DATASET EXCERPTS:
▬▬▬▬▬▬

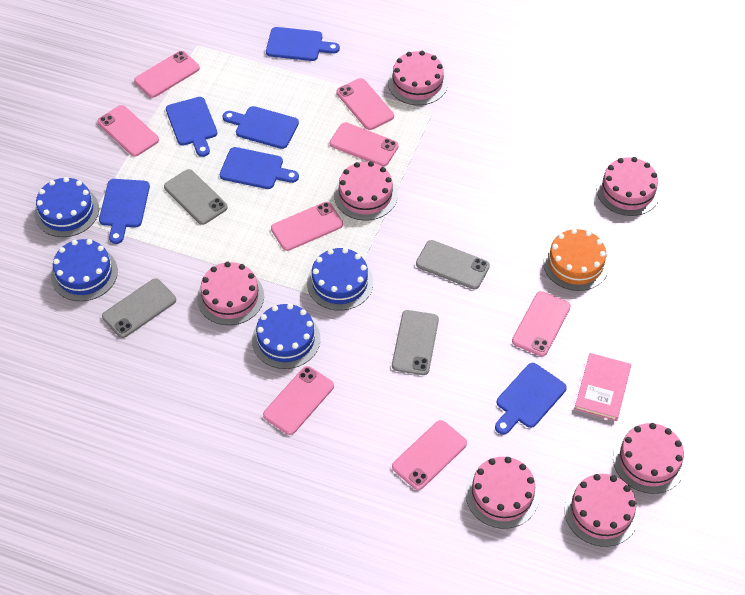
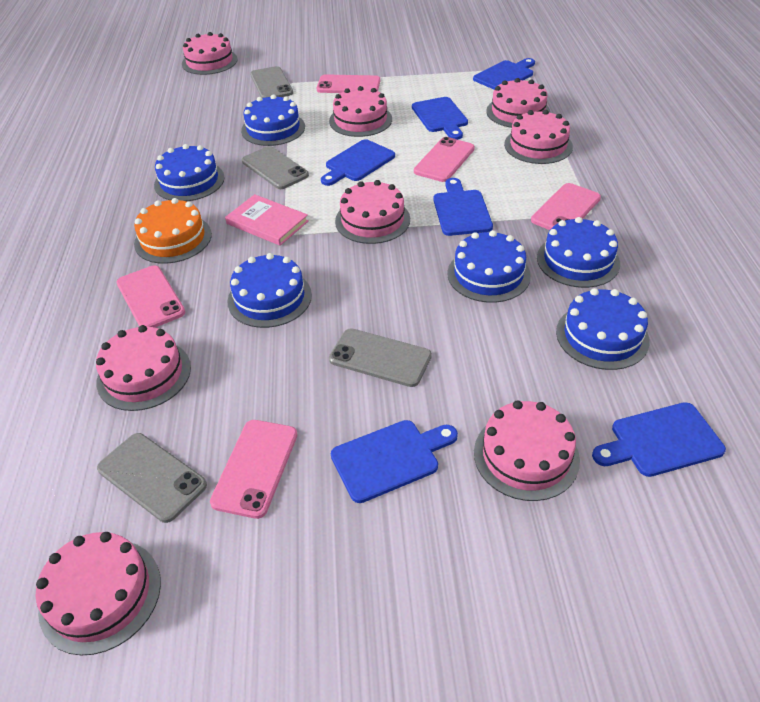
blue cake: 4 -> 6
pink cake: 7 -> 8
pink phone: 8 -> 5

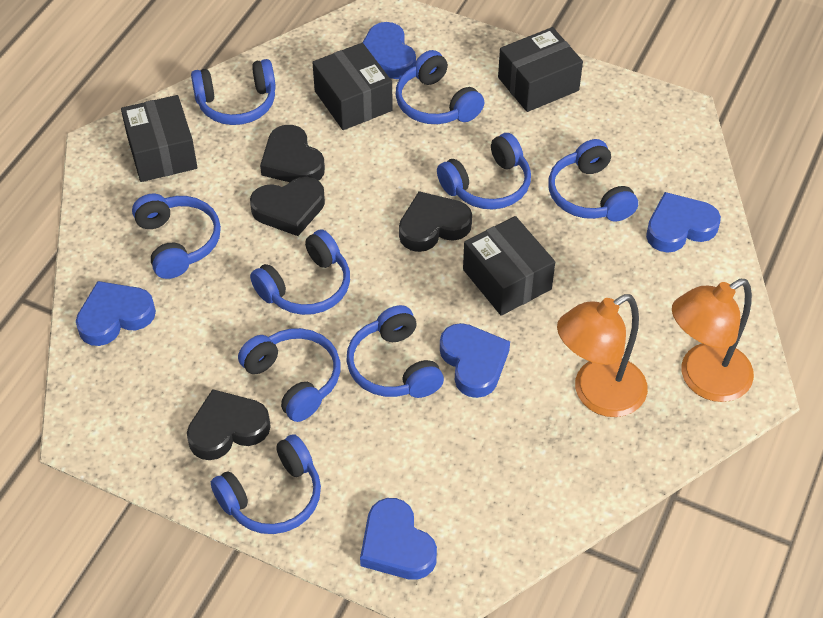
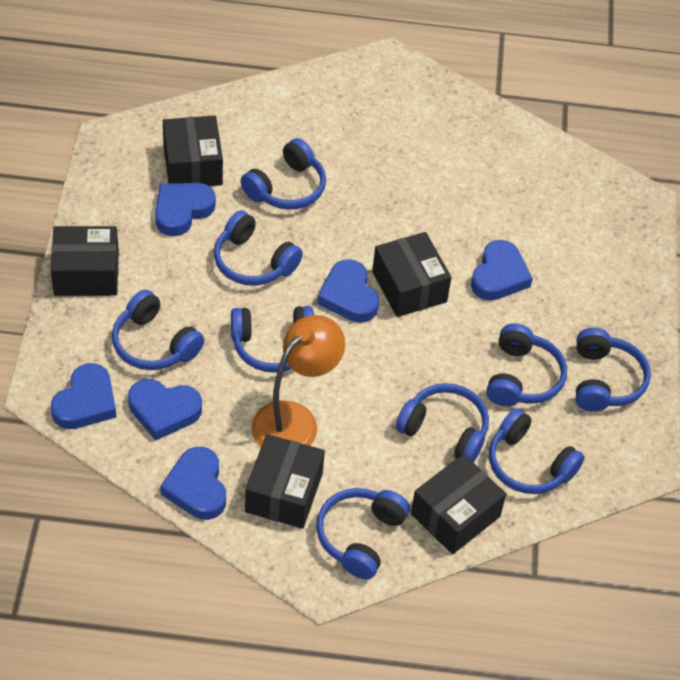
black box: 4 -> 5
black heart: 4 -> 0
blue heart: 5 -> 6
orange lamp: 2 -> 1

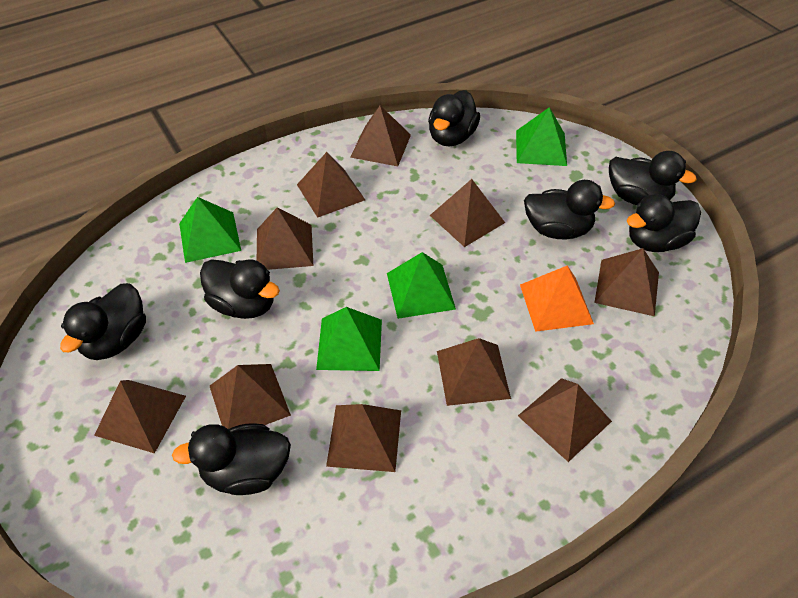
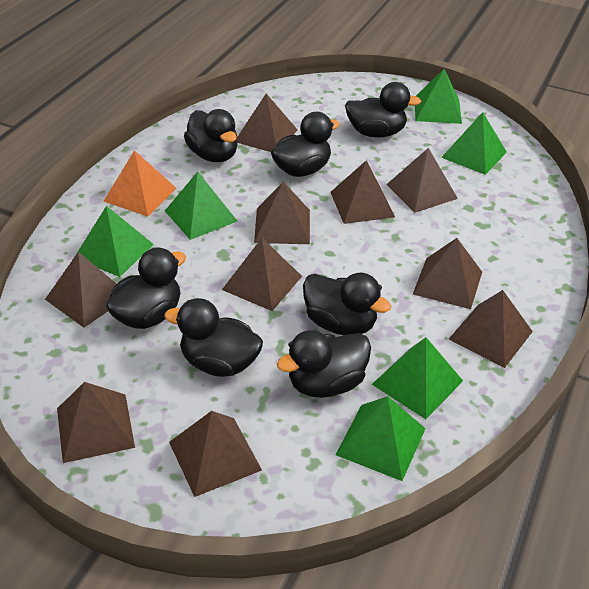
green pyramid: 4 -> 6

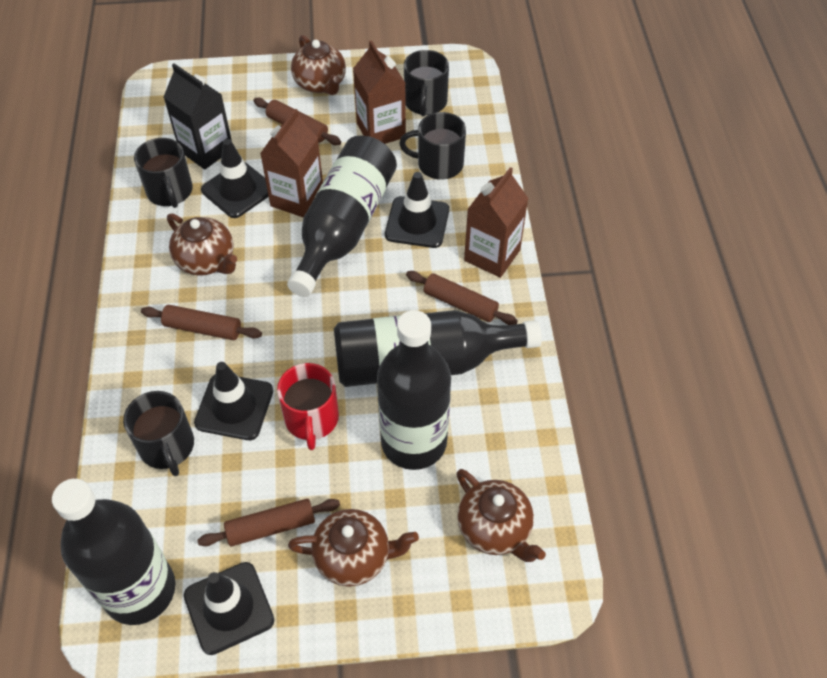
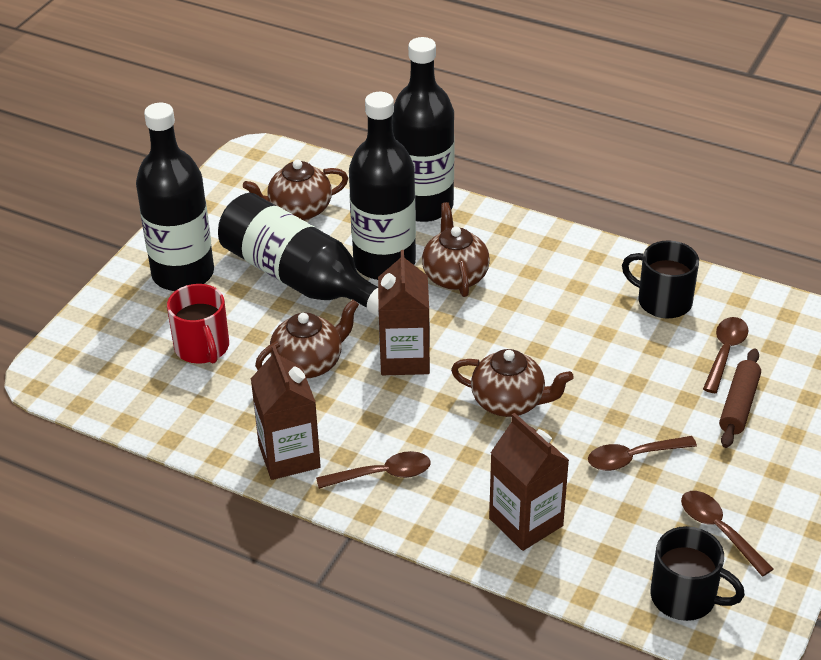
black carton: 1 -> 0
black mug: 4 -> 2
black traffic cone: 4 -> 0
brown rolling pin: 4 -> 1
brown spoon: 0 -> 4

▬▬▬▬▬▬

TASK OBJECTIVE:
Set down the material above word for word and skip its pictures.

EXERCISE ANSWER:
blue cake: 4 -> 6
pink cake: 7 -> 8
pink phone: 8 -> 5

black box: 4 -> 5
black heart: 4 -> 0
blue heart: 5 -> 6
orange lamp: 2 -> 1

green pyramid: 4 -> 6

black carton: 1 -> 0
black mug: 4 -> 2
black traffic cone: 4 -> 0
brown rolling pin: 4 -> 1
brown spoon: 0 -> 4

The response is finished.